[À faire]: Mets toutes les lignes des relevés ci-dessous sous forme de liste numérotée, sans les lignes vides. Laisse les images de côté.

[Données extraites]:
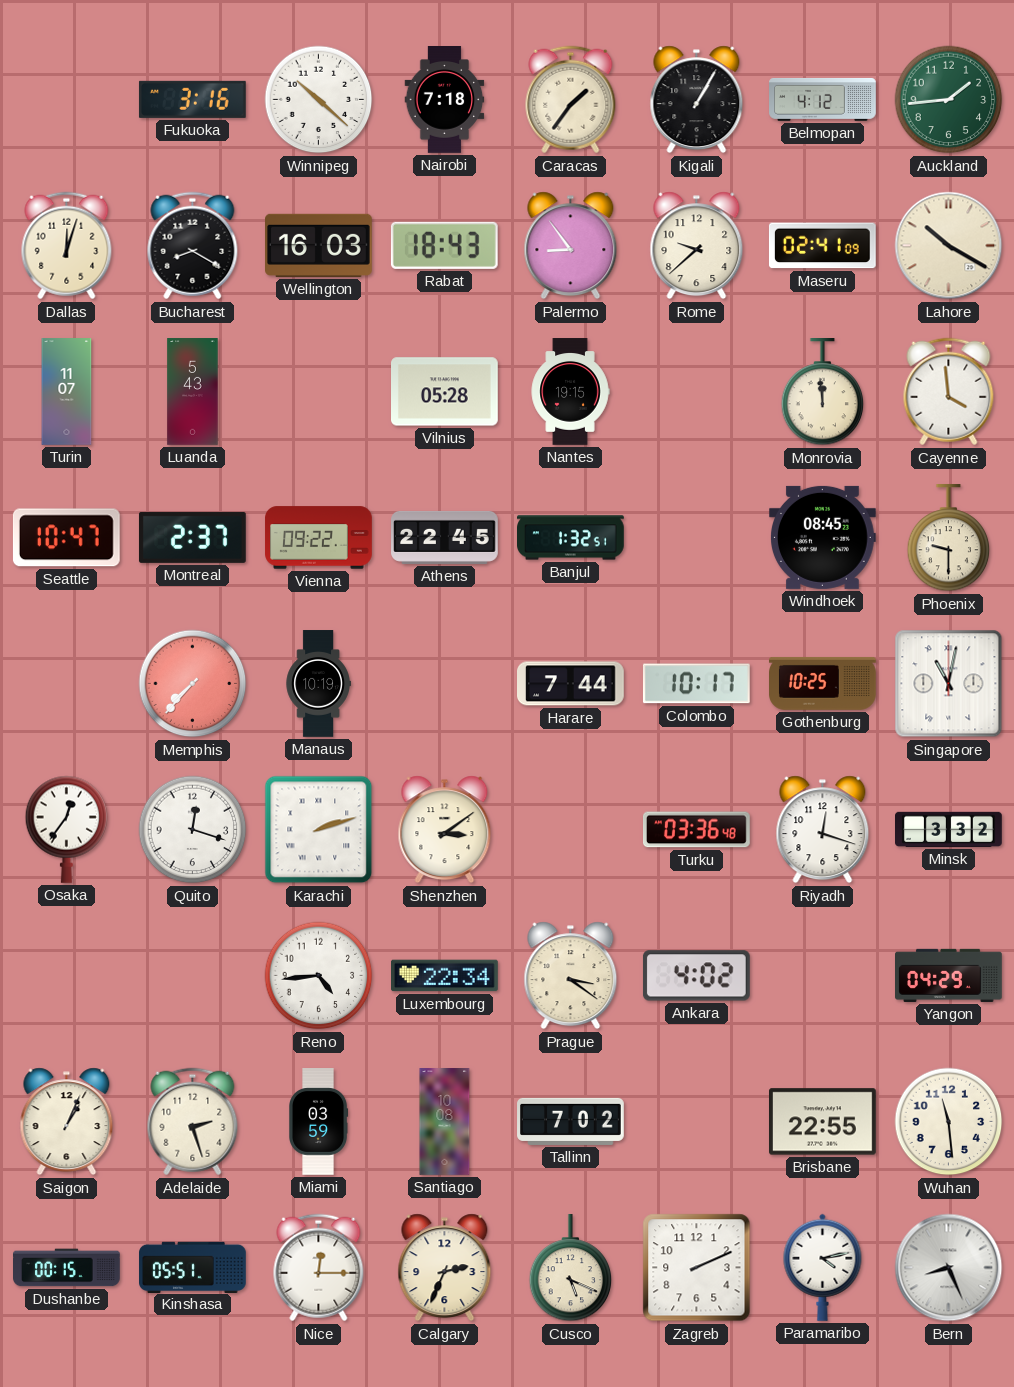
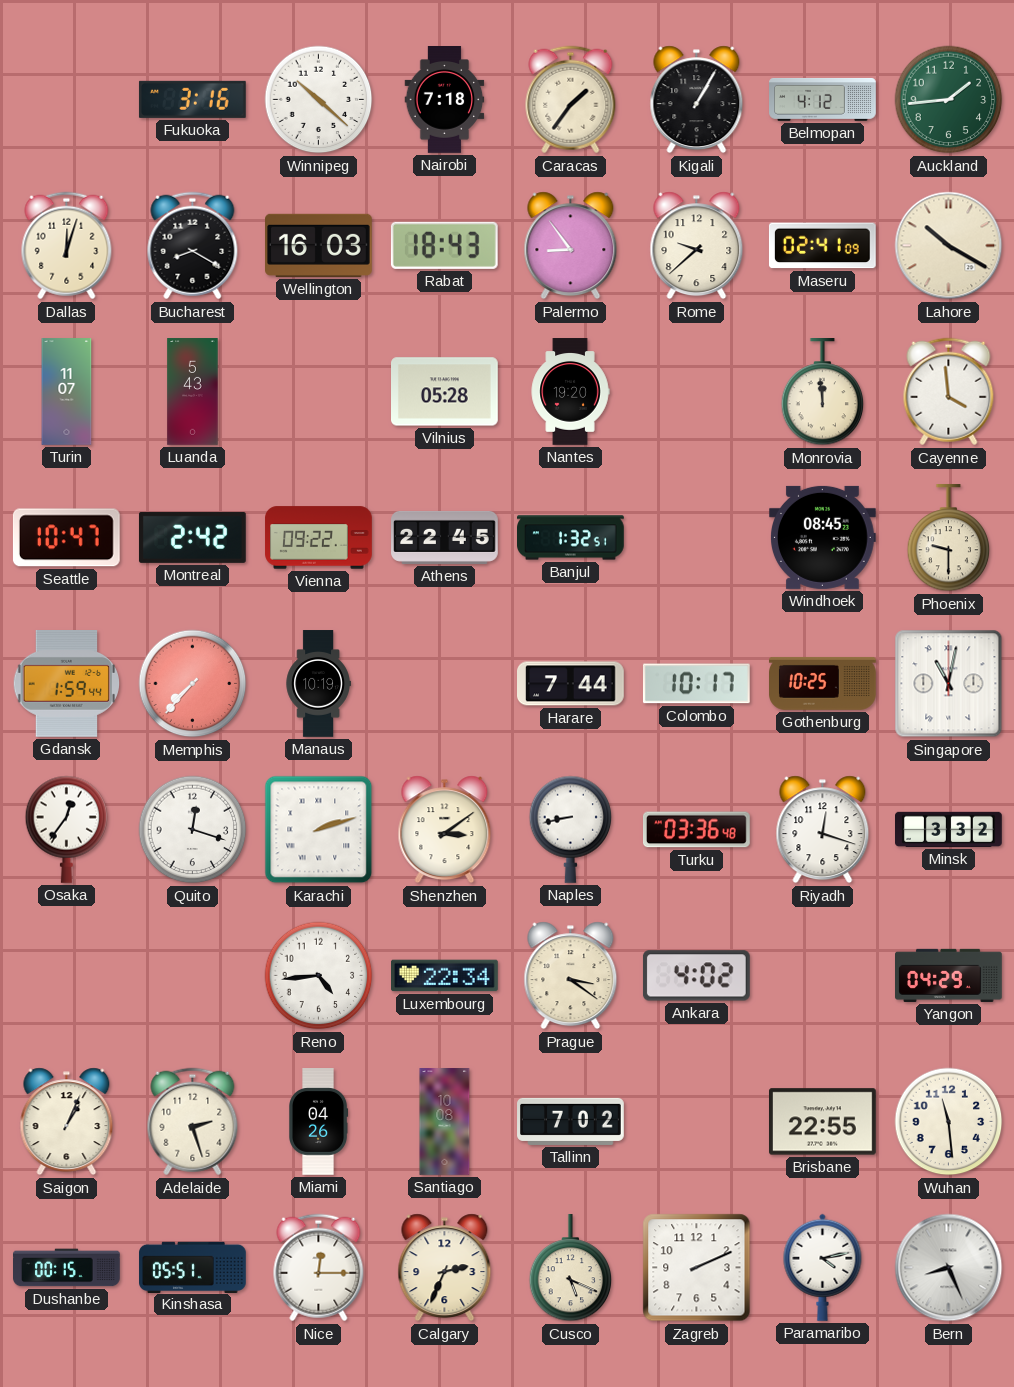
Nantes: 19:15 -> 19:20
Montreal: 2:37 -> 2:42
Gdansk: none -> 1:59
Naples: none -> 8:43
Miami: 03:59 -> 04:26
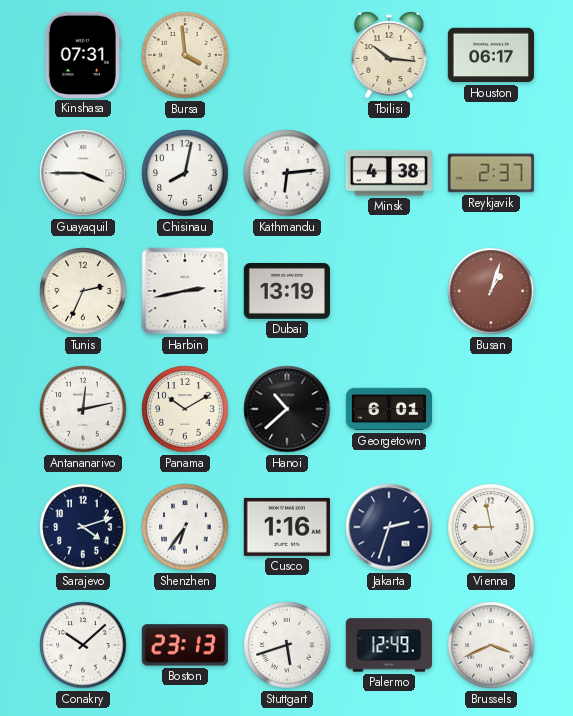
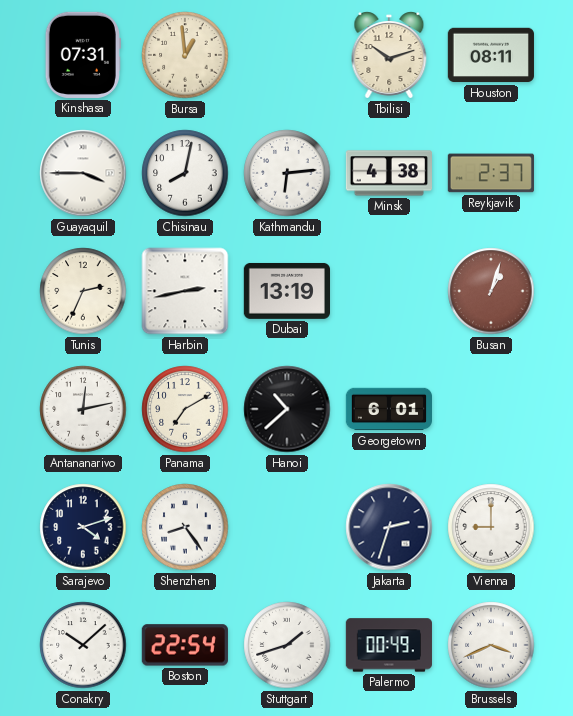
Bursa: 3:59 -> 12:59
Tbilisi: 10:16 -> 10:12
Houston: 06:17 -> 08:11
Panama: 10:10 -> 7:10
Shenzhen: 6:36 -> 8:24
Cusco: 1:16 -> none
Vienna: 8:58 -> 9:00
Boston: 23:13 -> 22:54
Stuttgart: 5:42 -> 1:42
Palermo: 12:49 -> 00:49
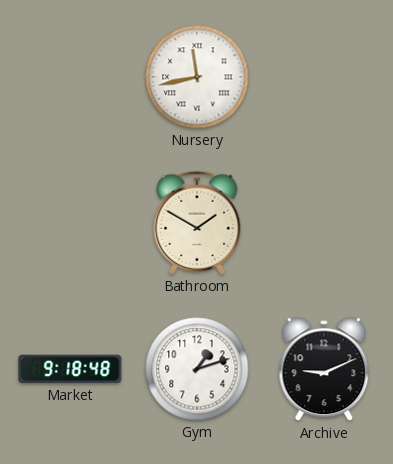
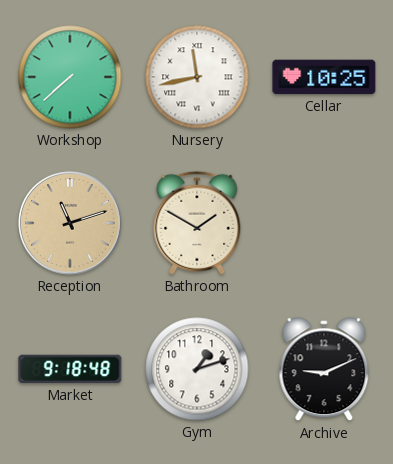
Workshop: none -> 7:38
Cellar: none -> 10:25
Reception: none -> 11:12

[Solution]:
1. Nantes: 19:15 -> 19:20
2. Montreal: 2:37 -> 2:42
3. Gdansk: none -> 1:59
4. Naples: none -> 8:43
5. Miami: 03:59 -> 04:26
6. Bursa: 3:59 -> 12:59
7. Tbilisi: 10:16 -> 10:12
8. Houston: 06:17 -> 08:11
9. Panama: 10:10 -> 7:10
10. Shenzhen: 6:36 -> 8:24
11. Cusco: 1:16 -> none
12. Vienna: 8:58 -> 9:00
13. Boston: 23:13 -> 22:54
14. Stuttgart: 5:42 -> 1:42
15. Palermo: 12:49 -> 00:49
16. Workshop: none -> 7:38
17. Cellar: none -> 10:25
18. Reception: none -> 11:12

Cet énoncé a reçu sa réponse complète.